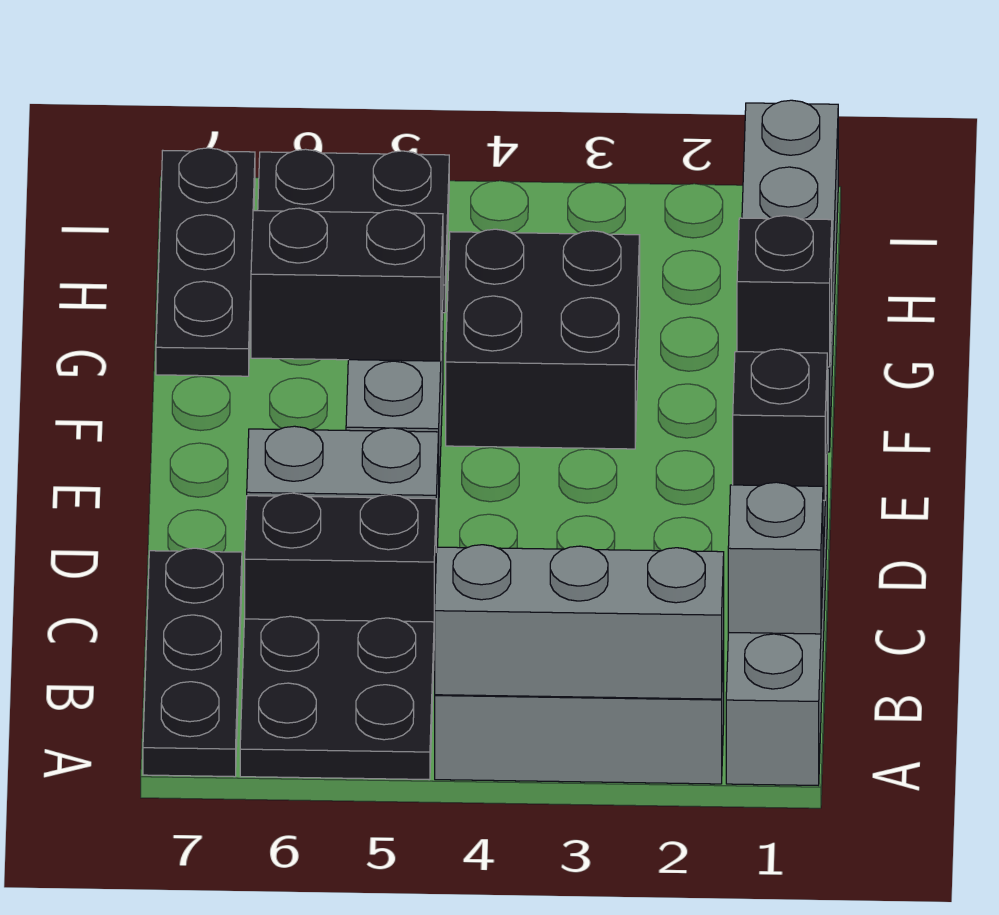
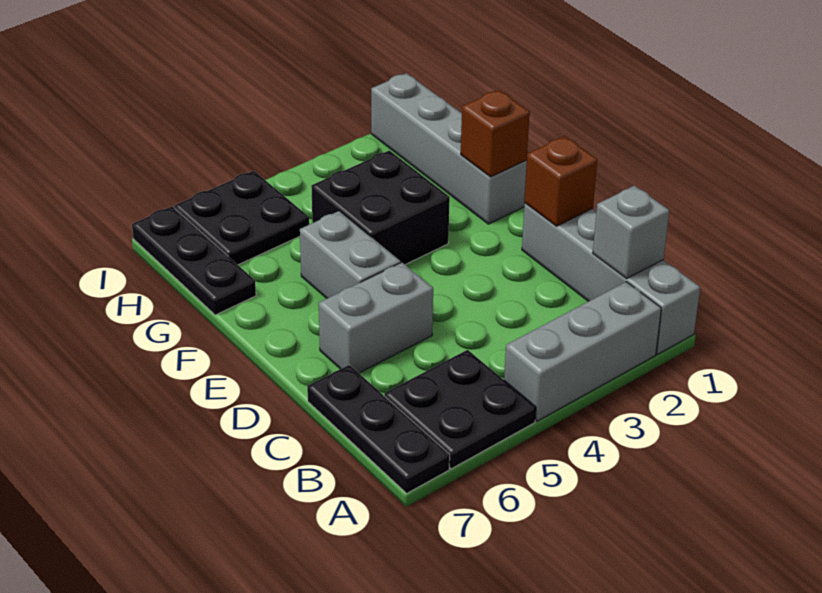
grey brick A2:A4 level 2 -> none
black brick C5:C6 level 1 -> none
black brick D1 level 2 -> brown brick D1 level 2
black brick F1 level 2 -> brown brick F1 level 2
black brick F5:F6 level 2 -> none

» **What is expected**: Each line of the entries above that contains "brown" must be copied into the answer.

» **Response below**:
black brick D1 level 2 -> brown brick D1 level 2
black brick F1 level 2 -> brown brick F1 level 2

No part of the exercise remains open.